*** Entries shown

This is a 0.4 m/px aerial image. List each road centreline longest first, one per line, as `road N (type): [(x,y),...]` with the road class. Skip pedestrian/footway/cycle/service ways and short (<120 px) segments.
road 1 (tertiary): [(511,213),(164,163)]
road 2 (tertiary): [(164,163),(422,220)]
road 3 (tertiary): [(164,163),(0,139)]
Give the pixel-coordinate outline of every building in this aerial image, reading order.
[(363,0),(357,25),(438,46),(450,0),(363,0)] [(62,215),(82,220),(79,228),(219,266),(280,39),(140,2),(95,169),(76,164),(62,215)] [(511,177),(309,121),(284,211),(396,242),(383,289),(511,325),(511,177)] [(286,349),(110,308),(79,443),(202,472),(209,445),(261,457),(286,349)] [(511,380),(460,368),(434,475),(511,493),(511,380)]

******

What needs to be done: Reproduce all of the rows above verbatim, line by line, without changing a single character.

Answer to the exercise:
This is a 0.4 m/px aerial image. List each road centreline longest first, one per line, as `road N (type): [(x,y),...]` with the road class. Skip pedestrian/footway/cycle/service ways and short (<120 px) segments.
road 1 (tertiary): [(511,213),(164,163)]
road 2 (tertiary): [(164,163),(422,220)]
road 3 (tertiary): [(164,163),(0,139)]
Give the pixel-coordinate outline of every building in this aerial image, reading order.
[(363,0),(357,25),(438,46),(450,0),(363,0)] [(62,215),(82,220),(79,228),(219,266),(280,39),(140,2),(95,169),(76,164),(62,215)] [(511,177),(309,121),(284,211),(396,242),(383,289),(511,325),(511,177)] [(286,349),(110,308),(79,443),(202,472),(209,445),(261,457),(286,349)] [(511,380),(460,368),(434,475),(511,493),(511,380)]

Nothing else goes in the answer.